MATERIALS PROVIDED:
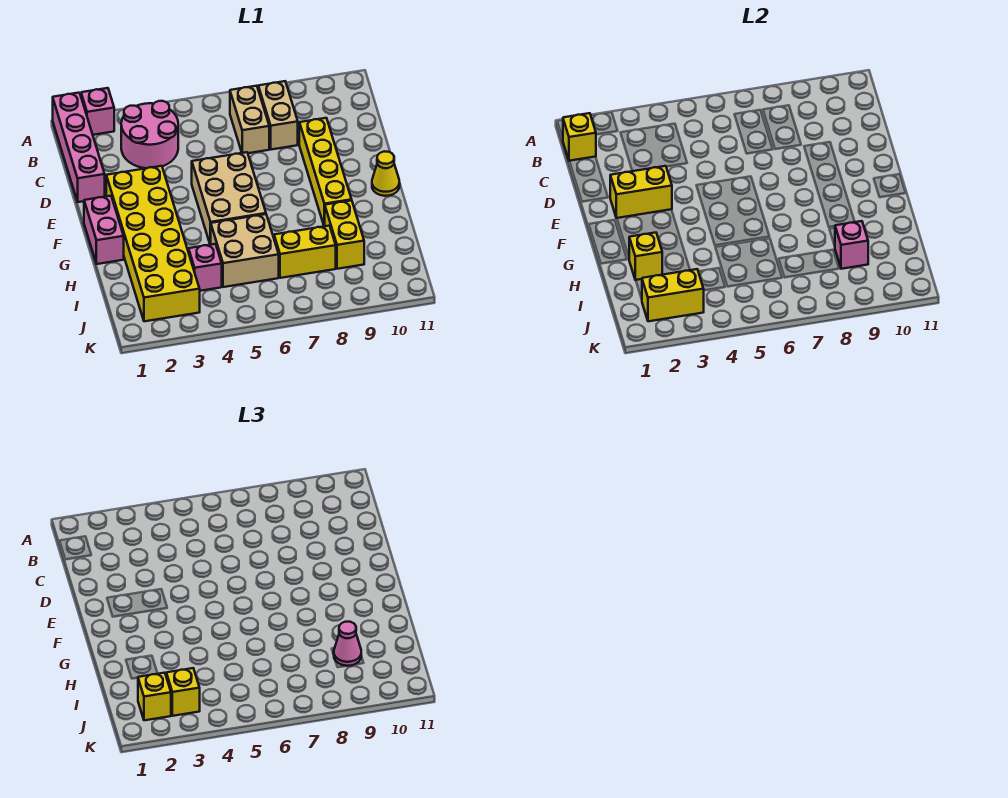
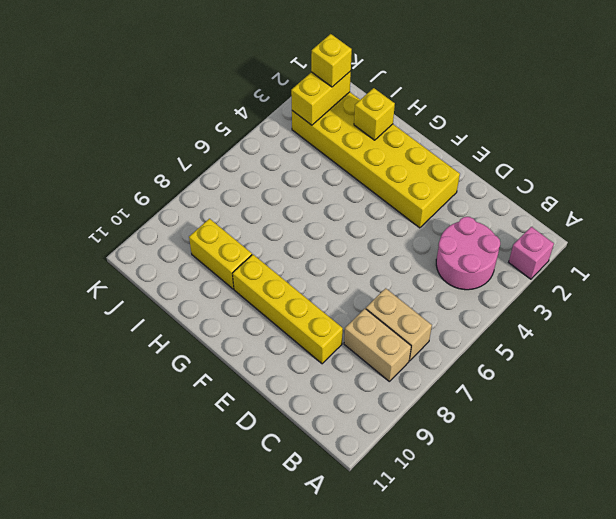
none -> pink brick A1:D1 level 1
none -> tan brick E5:G6 level 1
none -> pink brick F1:G1 level 1

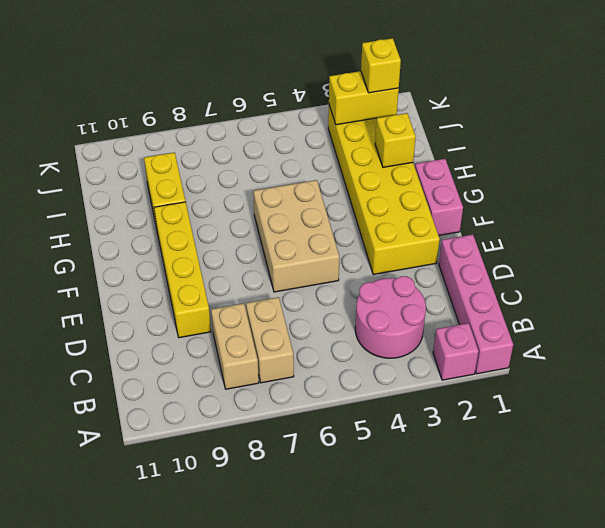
none -> yellow cone F11 level 1
none -> tan brick H5:I6 level 1
none -> pink brick I4 level 1

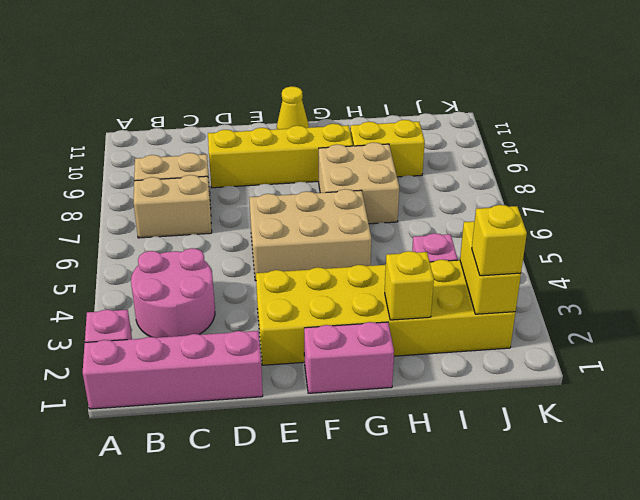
tan brick G7:H8 level 1 -> tan brick H5:I6 level 1
none -> yellow brick I7:I8 level 1
none -> yellow brick B1 level 2
none -> yellow brick E2:E3 level 2

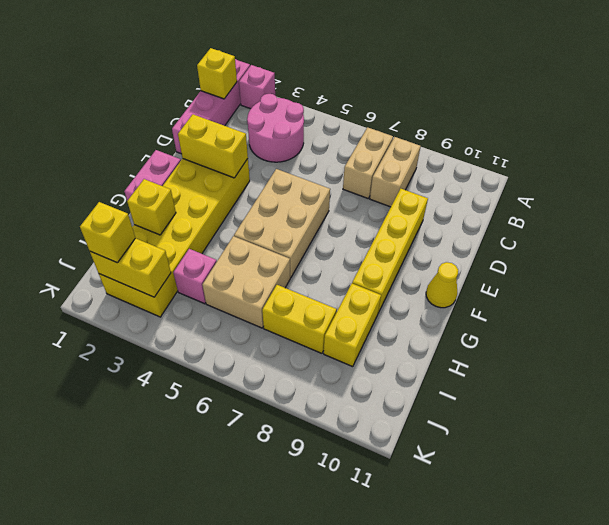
none -> pink brick I9 level 2
none -> pink cone I9 level 3
none -> yellow brick J3 level 3

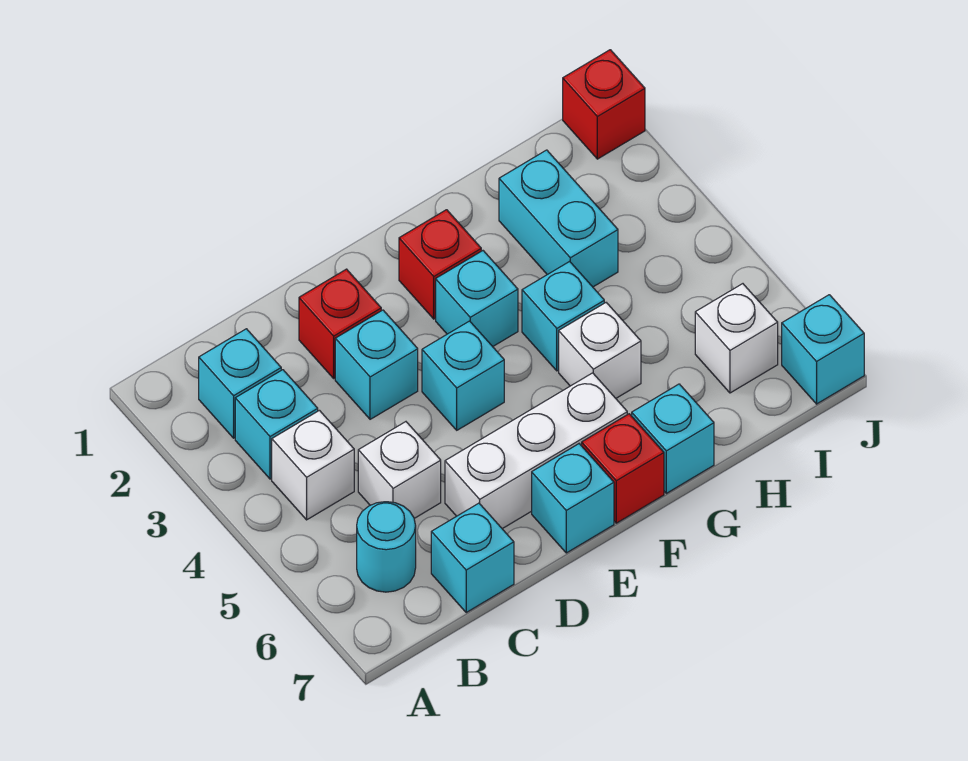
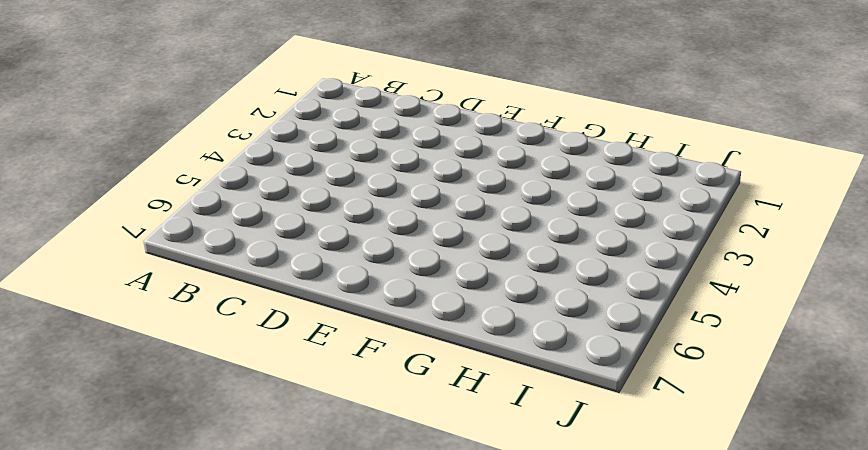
none -> cyan brick B2 level 1
none -> cyan brick B3 level 1
none -> white brick B4 level 1

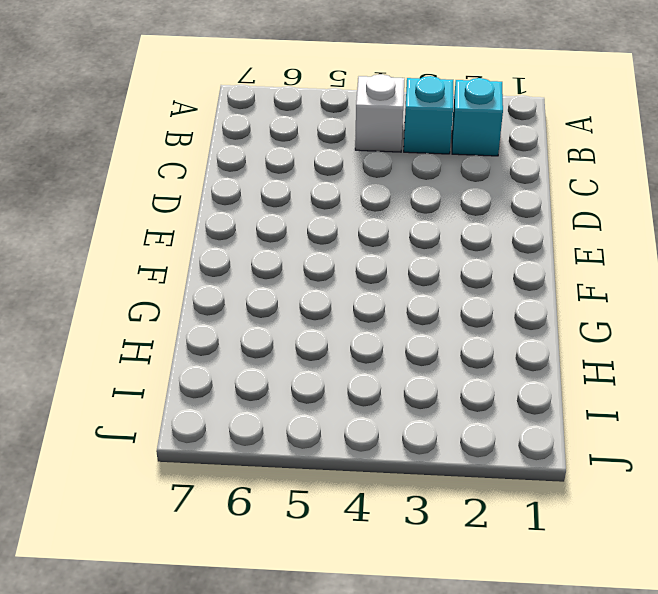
none -> cyan round brick B6 level 1
none -> white brick C5 level 1
none -> cyan brick C7 level 1

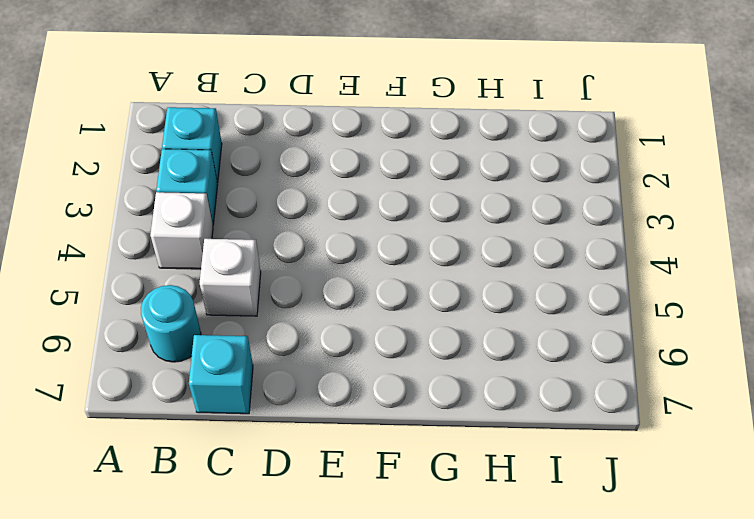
none -> red brick D2 level 1
none -> cyan brick D3 level 1
none -> white brick D6:F6 level 1

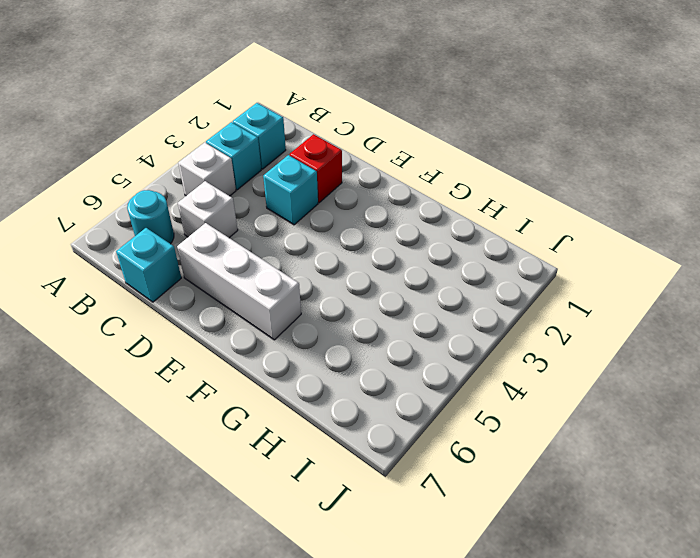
none -> cyan brick E4 level 1
none -> cyan brick E7 level 1
none -> red brick F2 level 1

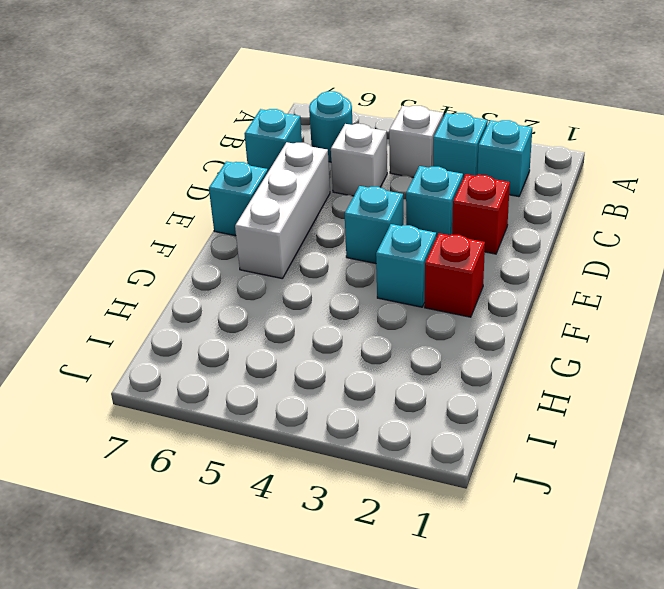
none -> red brick F7 level 1
none -> cyan brick G4 level 1
none -> white brick G5 level 1

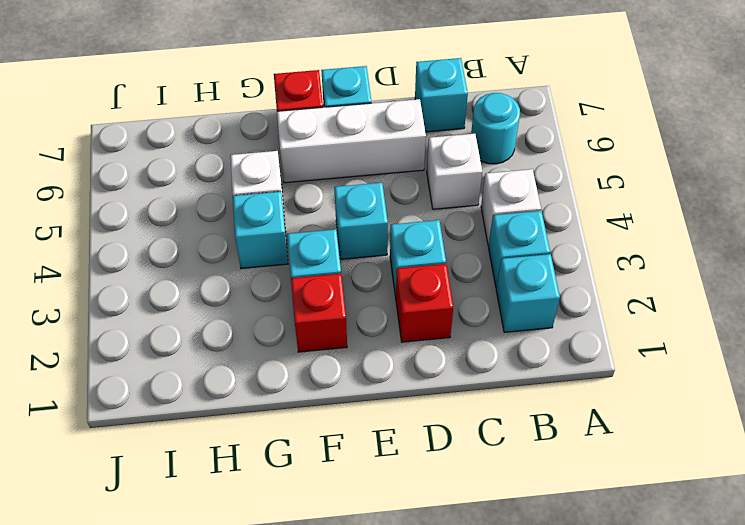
none -> cyan brick G7 level 1
none -> cyan brick H2:H3 level 1
none -> white brick I6 level 1

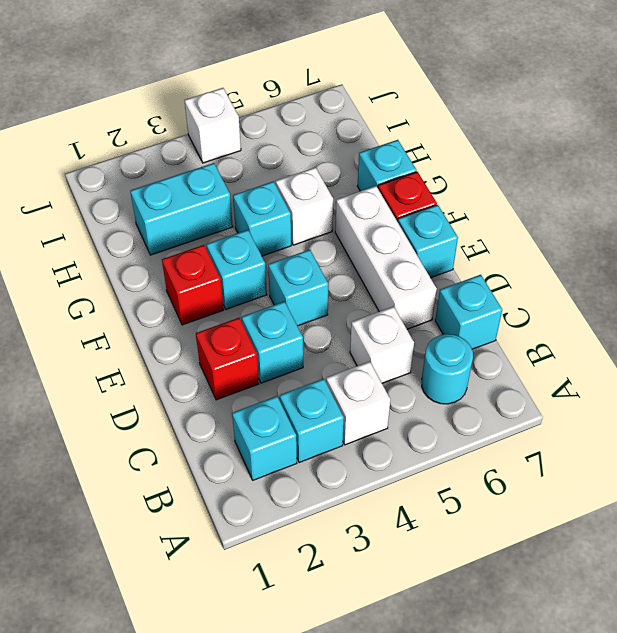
white brick J4 level 1 -> white brick I6 level 1
none -> red brick J1 level 1
none -> cyan brick J7 level 1

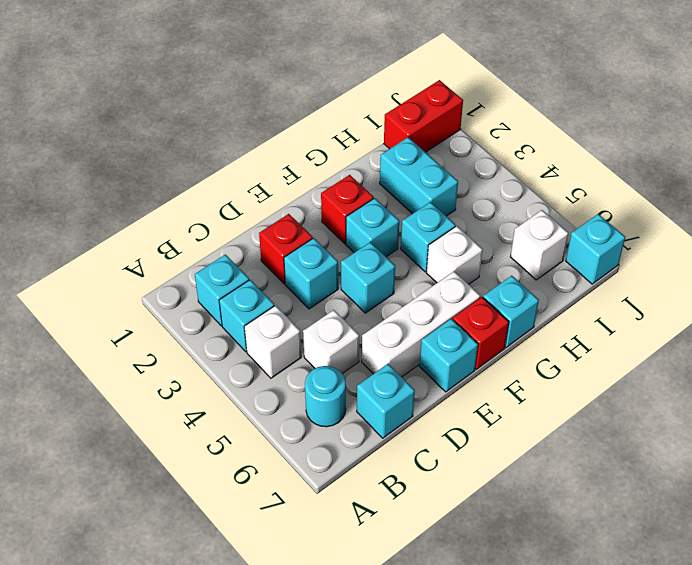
red brick I1:J1 level 1 -> red brick J1 level 1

EXERCISE DESCRIPTION: Note how many lines of the listing above contain the string "cyan", and give that number with nothing added.

PROBLEM SOLUTION: 11